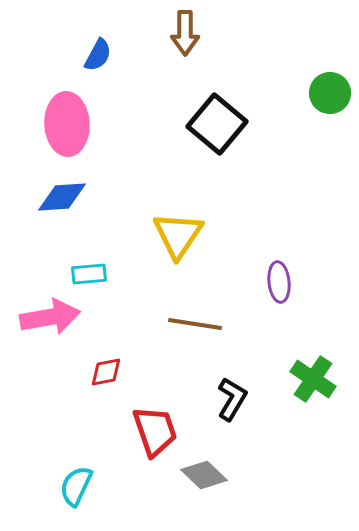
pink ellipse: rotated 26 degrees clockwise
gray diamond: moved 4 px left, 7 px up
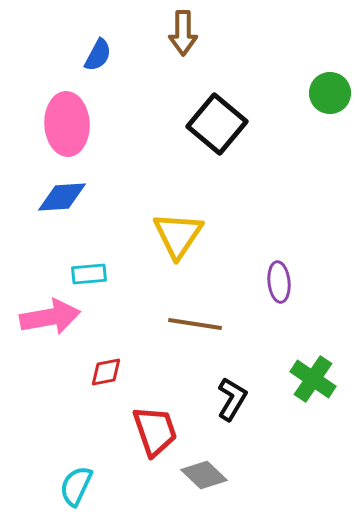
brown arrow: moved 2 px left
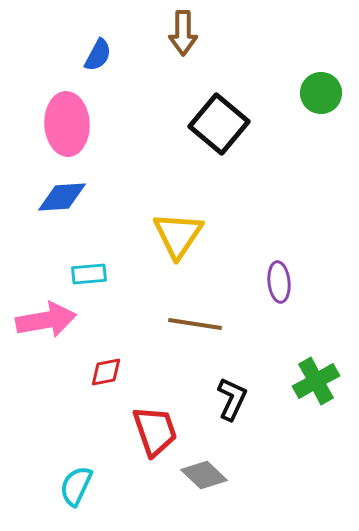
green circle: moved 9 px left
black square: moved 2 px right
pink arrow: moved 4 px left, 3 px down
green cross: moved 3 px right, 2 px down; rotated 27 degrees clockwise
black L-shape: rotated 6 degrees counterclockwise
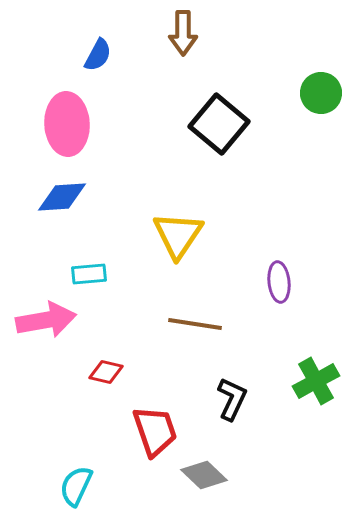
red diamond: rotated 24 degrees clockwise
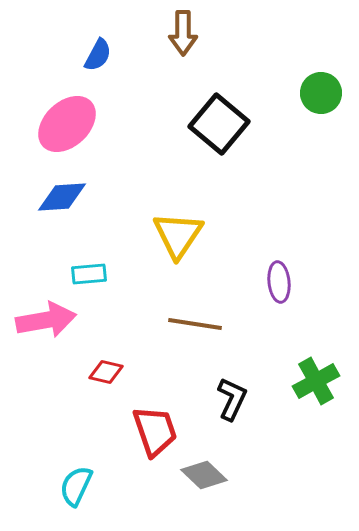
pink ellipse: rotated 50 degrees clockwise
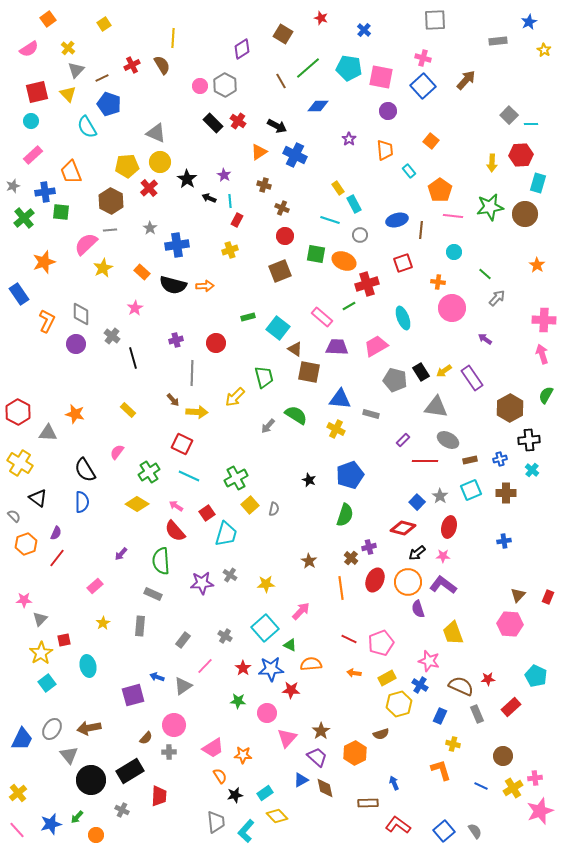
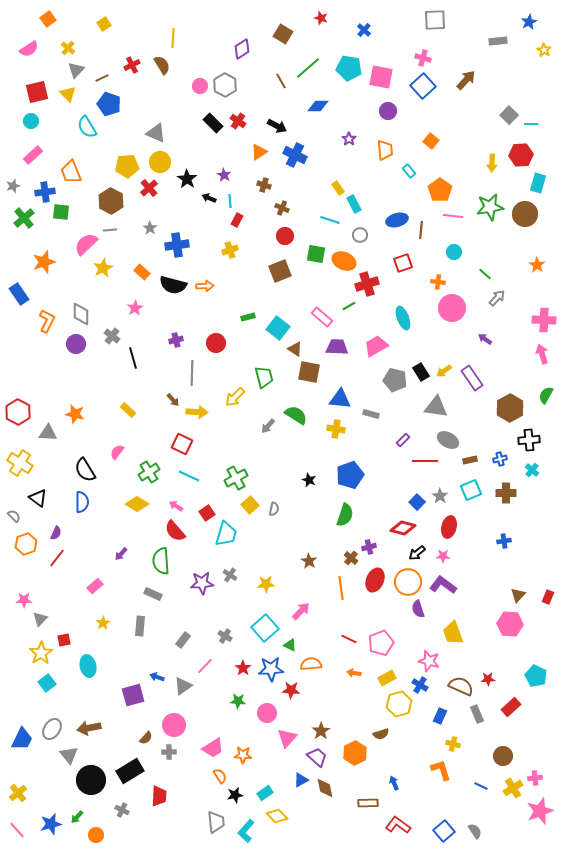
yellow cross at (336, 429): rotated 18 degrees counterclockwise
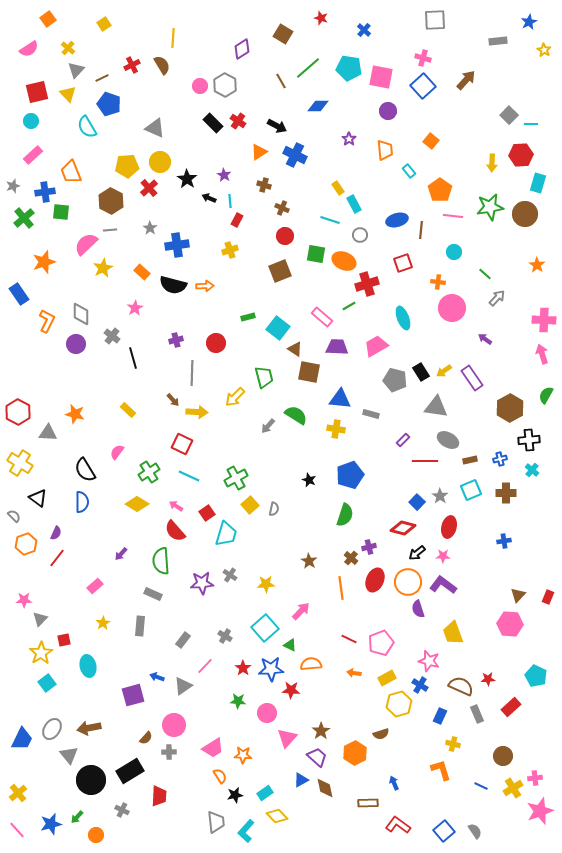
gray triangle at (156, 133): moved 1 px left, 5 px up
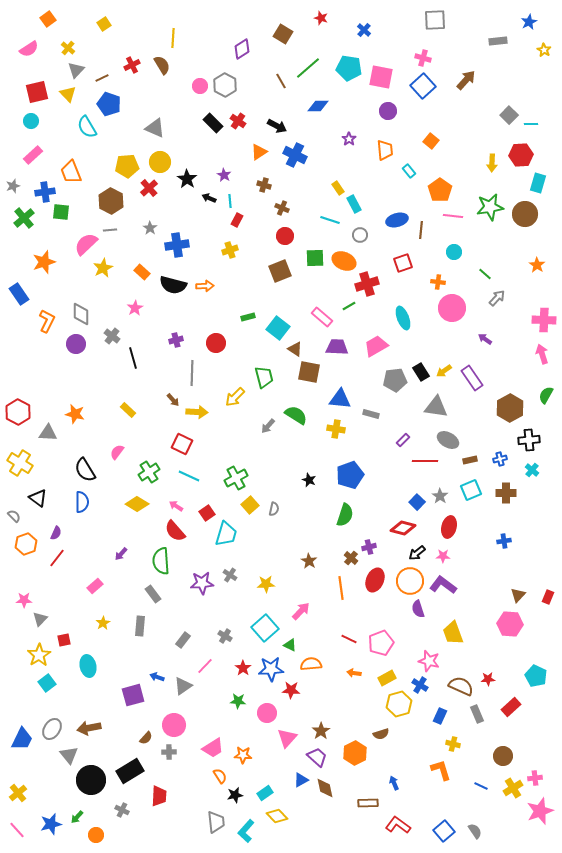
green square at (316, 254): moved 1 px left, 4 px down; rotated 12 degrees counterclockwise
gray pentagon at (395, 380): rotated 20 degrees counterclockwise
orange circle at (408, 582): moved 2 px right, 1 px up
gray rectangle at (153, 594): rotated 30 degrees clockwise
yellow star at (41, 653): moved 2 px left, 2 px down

* * *

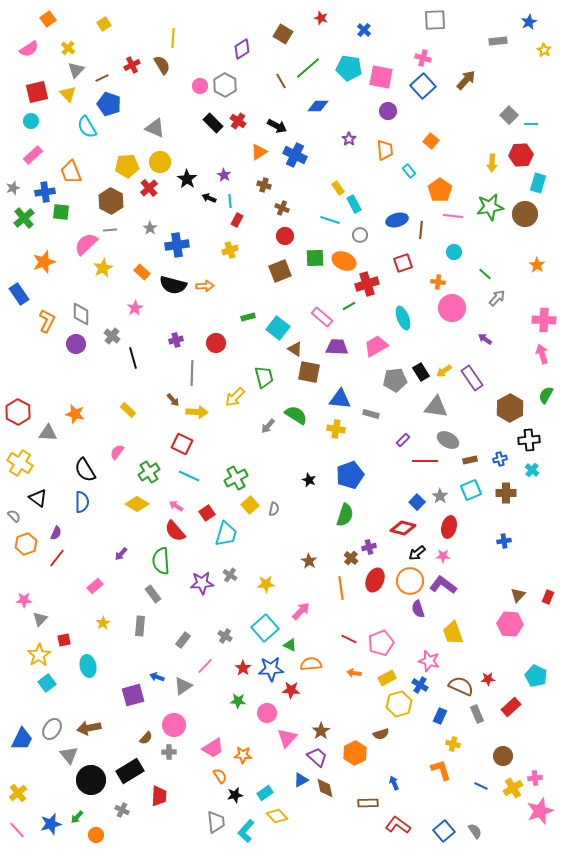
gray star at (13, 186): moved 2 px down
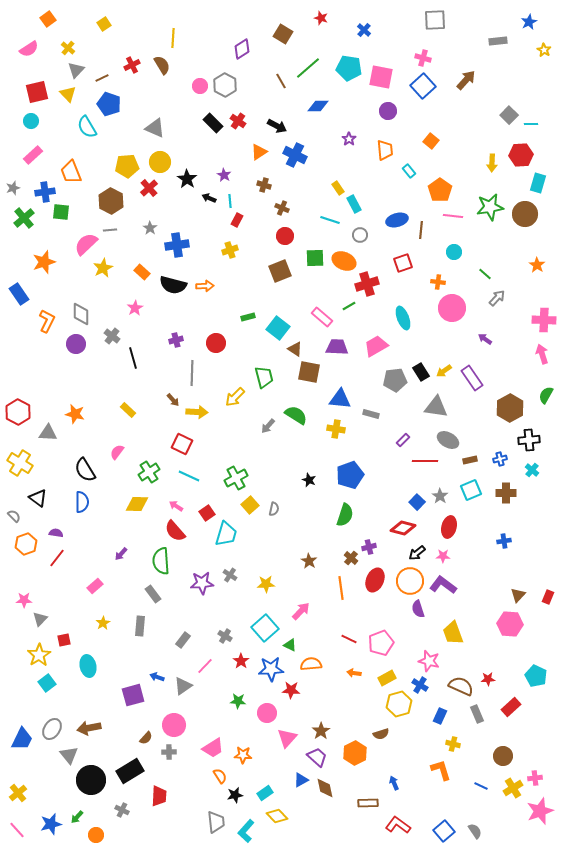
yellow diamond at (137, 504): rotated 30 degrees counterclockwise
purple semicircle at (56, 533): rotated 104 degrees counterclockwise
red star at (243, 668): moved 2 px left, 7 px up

*PROBLEM*
Copy word for word the part that opens with the line containing "yellow diamond at" and closes with the line containing "red star at", both of those lines included.

*REPLY TO THE TASK*
yellow diamond at (137, 504): rotated 30 degrees counterclockwise
purple semicircle at (56, 533): rotated 104 degrees counterclockwise
red star at (243, 668): moved 2 px left, 7 px up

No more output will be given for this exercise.